TASK STATEMENT - All that is needed is each line of the entries holding the word "NAND", copied as it stands.

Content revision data
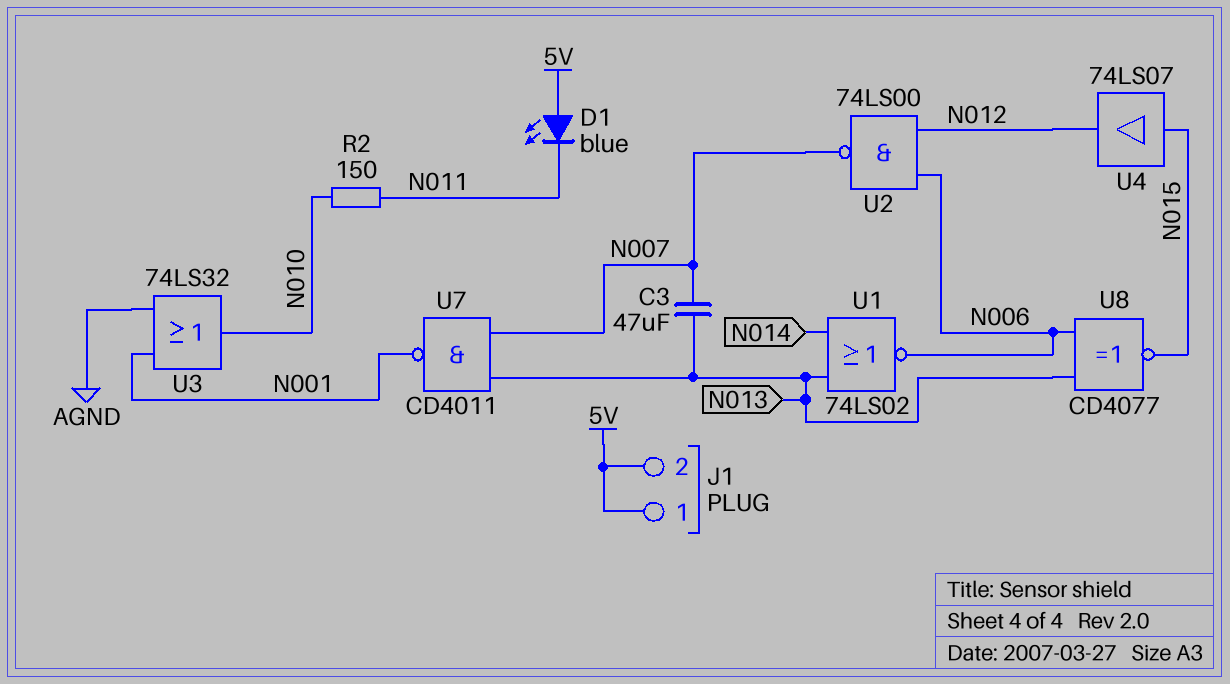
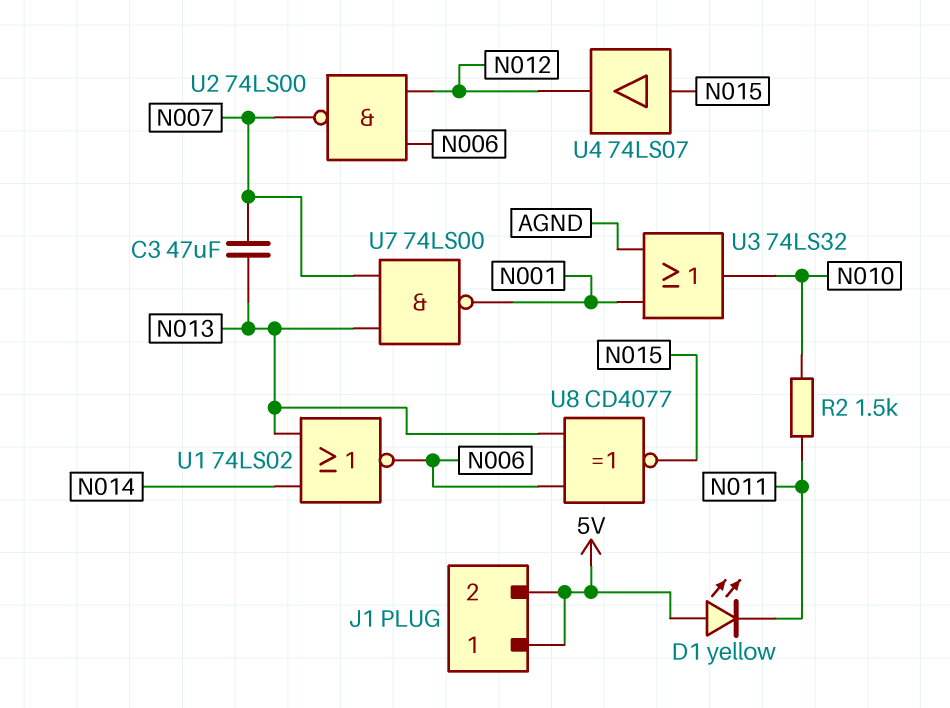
D1: LED blue (A 5V, K N011) -> LED yellow (A 5V, K N011)
R2: 150 (N010, N011) -> 1.5k (N010, N011)
U7: NAND CD4011 (in N007, in N013, out N001) -> NAND 74LS00 (in N007, in N013, out N001)

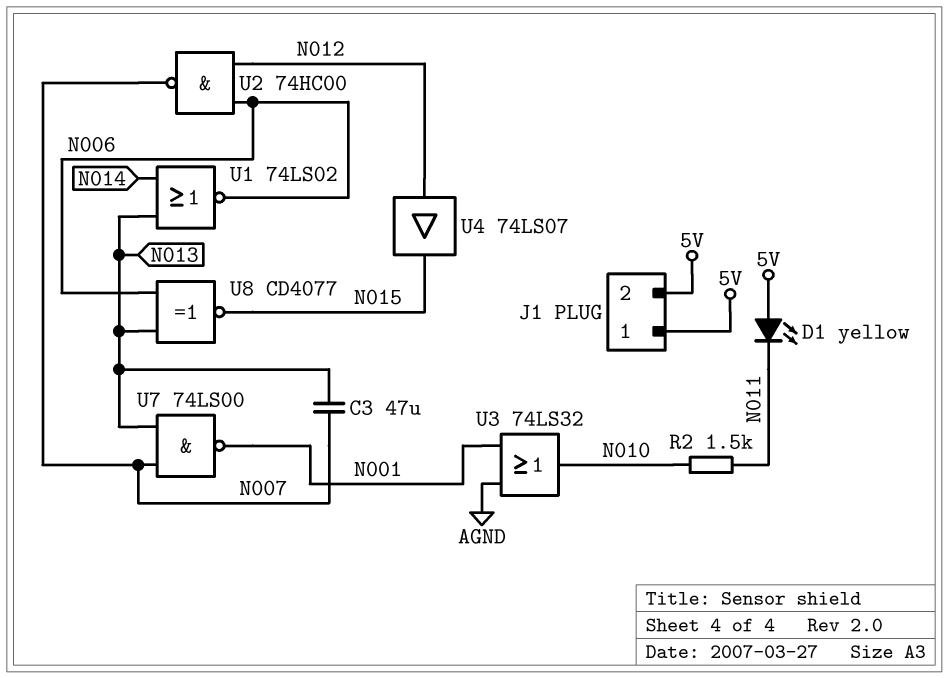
U2: NAND 74LS00 (in N006, in N012, out N007) -> NAND 74HC00 (in N006, in N012, out N007)
U4: buffer 74LS07 (in N015, out N012) -> buffer 74LS07 (in N012, out N015)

SOLUTION TO THIS EXERCISE -
U7: NAND CD4011 (in N007, in N013, out N001) -> NAND 74LS00 (in N007, in N013, out N001)
U2: NAND 74LS00 (in N006, in N012, out N007) -> NAND 74HC00 (in N006, in N012, out N007)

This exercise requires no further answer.